------ Records supplied

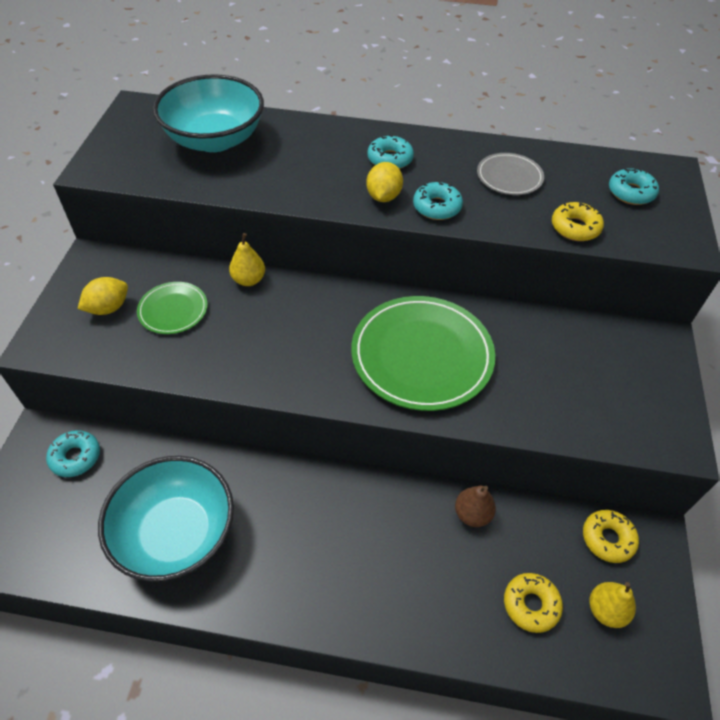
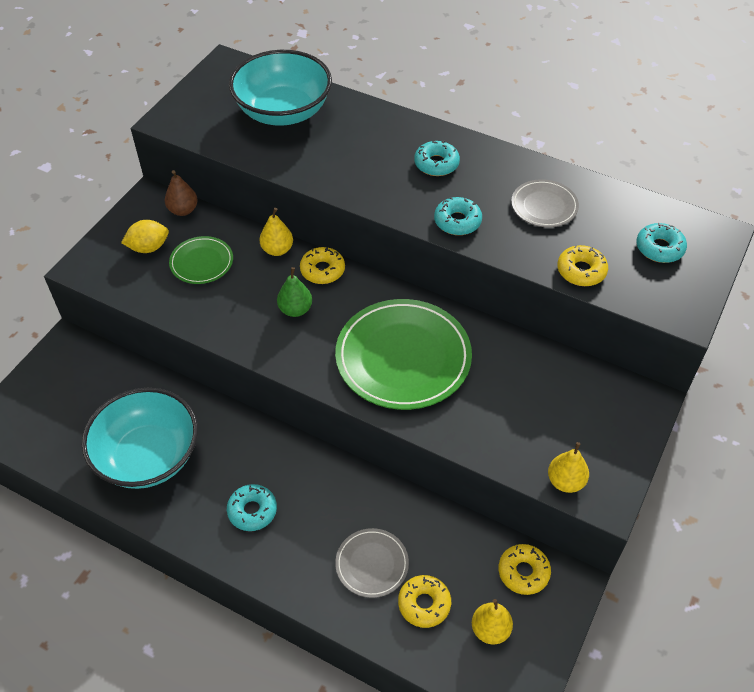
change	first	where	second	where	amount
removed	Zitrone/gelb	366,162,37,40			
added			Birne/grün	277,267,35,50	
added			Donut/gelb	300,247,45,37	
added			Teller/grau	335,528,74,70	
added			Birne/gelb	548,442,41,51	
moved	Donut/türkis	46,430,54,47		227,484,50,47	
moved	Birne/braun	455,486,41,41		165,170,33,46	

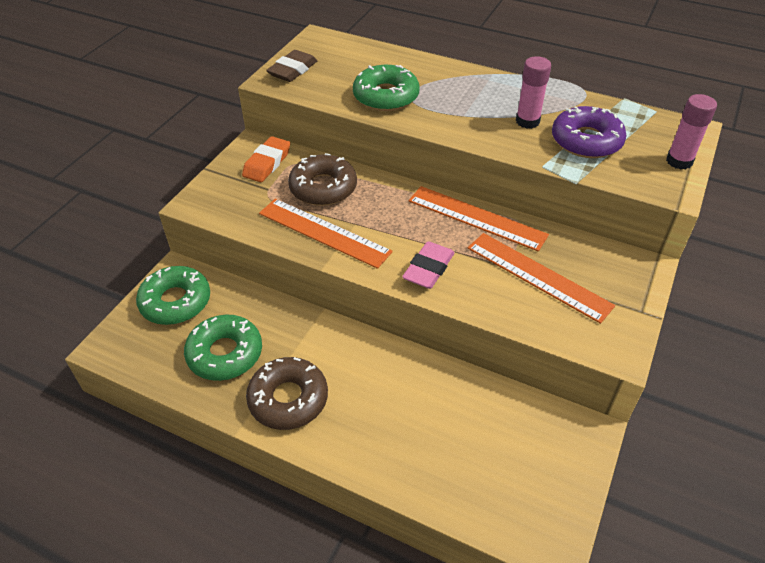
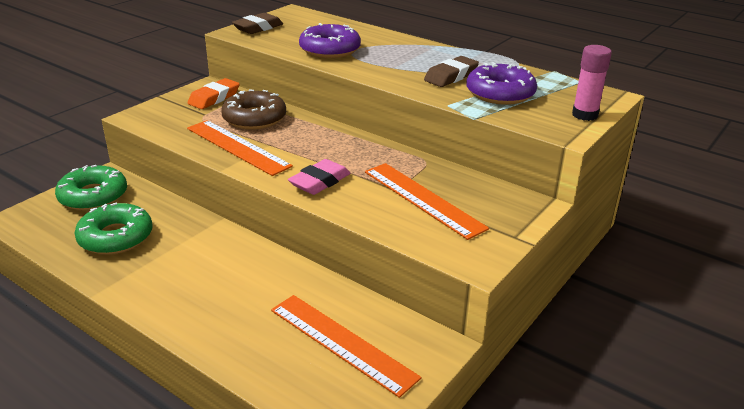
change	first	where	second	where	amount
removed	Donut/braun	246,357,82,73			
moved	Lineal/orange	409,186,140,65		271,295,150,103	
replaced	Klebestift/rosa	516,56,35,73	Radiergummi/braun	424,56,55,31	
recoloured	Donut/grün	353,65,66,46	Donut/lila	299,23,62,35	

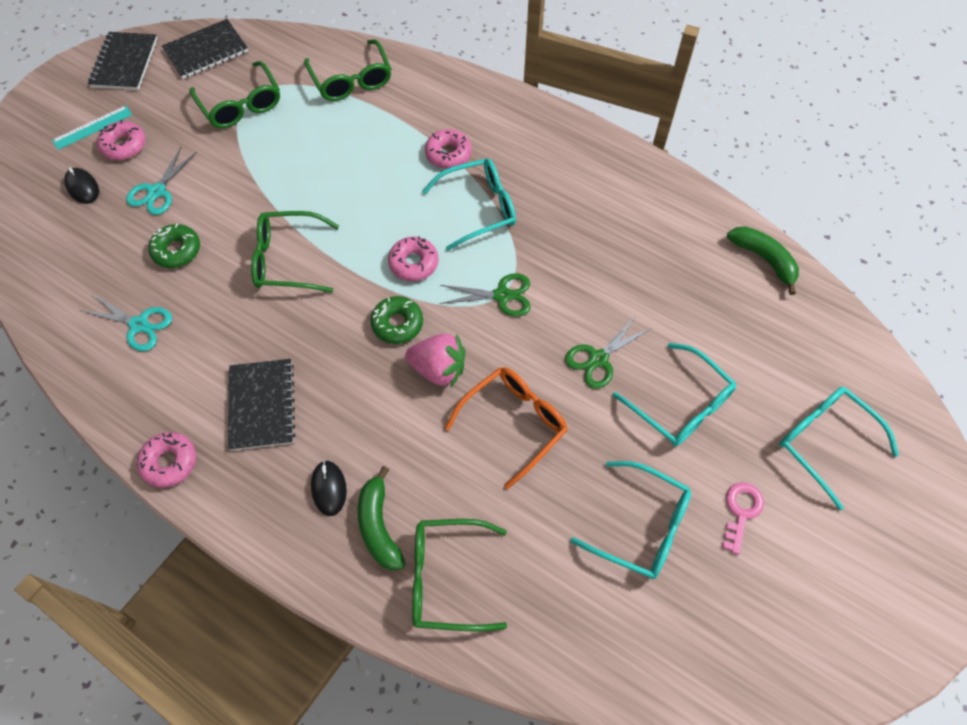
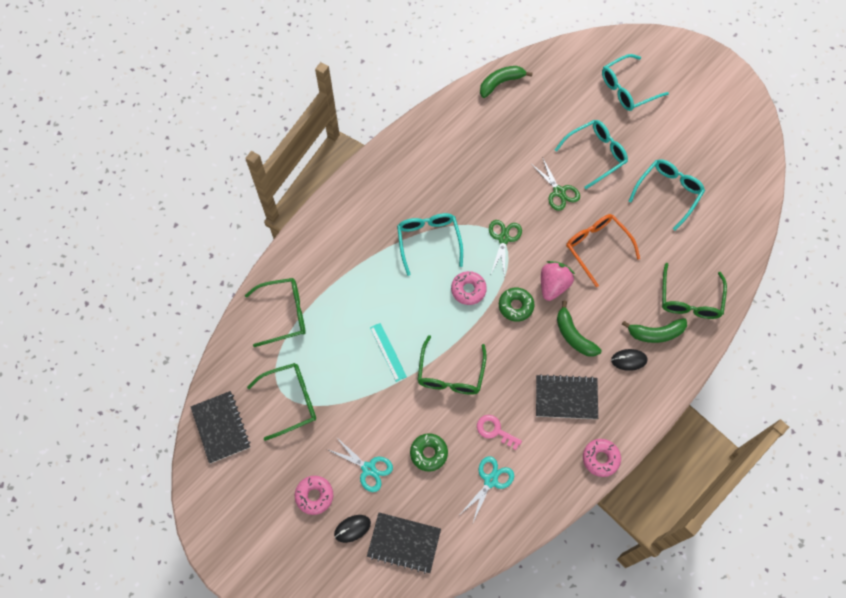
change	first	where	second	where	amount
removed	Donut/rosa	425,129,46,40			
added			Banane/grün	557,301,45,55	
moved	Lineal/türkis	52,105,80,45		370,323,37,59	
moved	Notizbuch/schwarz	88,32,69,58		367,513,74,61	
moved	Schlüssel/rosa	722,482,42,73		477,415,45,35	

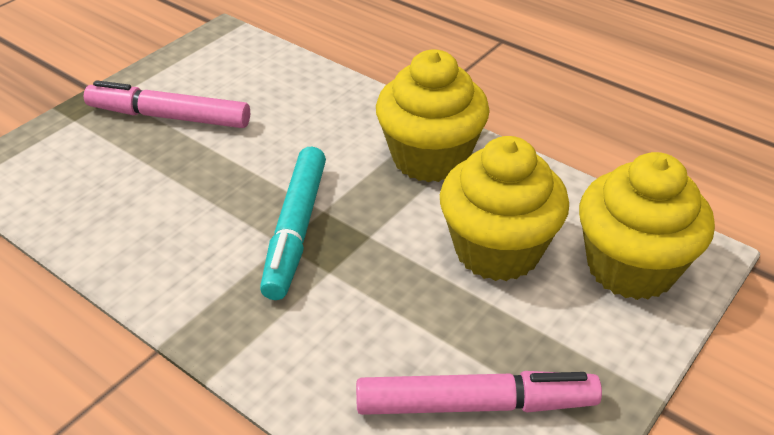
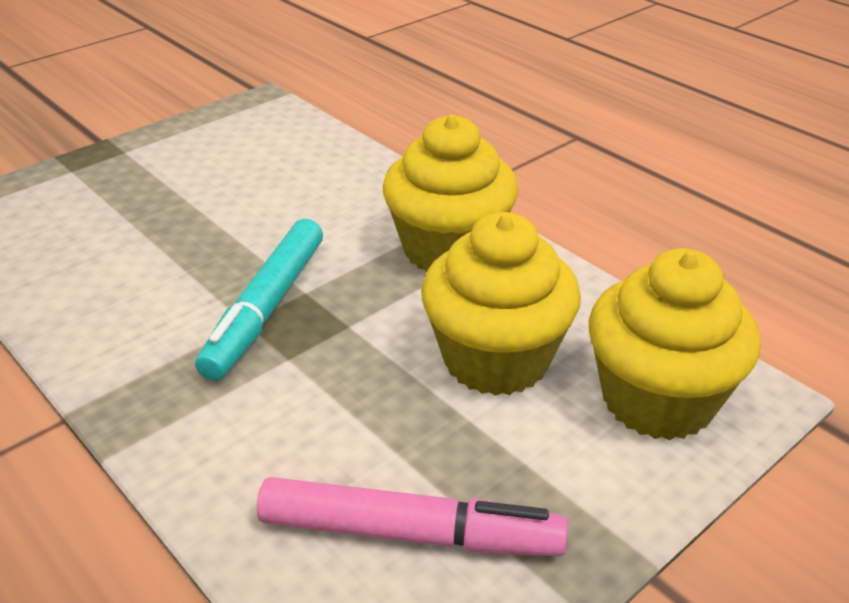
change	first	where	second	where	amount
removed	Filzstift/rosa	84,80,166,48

------------

> [The task]: Copy out every line of the data in which the word "braun" is found.

> [Reply]:
moved	Birne/braun	455,486,41,41		165,170,33,46	
removed	Donut/braun	246,357,82,73			
replaced	Klebestift/rosa	516,56,35,73	Radiergummi/braun	424,56,55,31	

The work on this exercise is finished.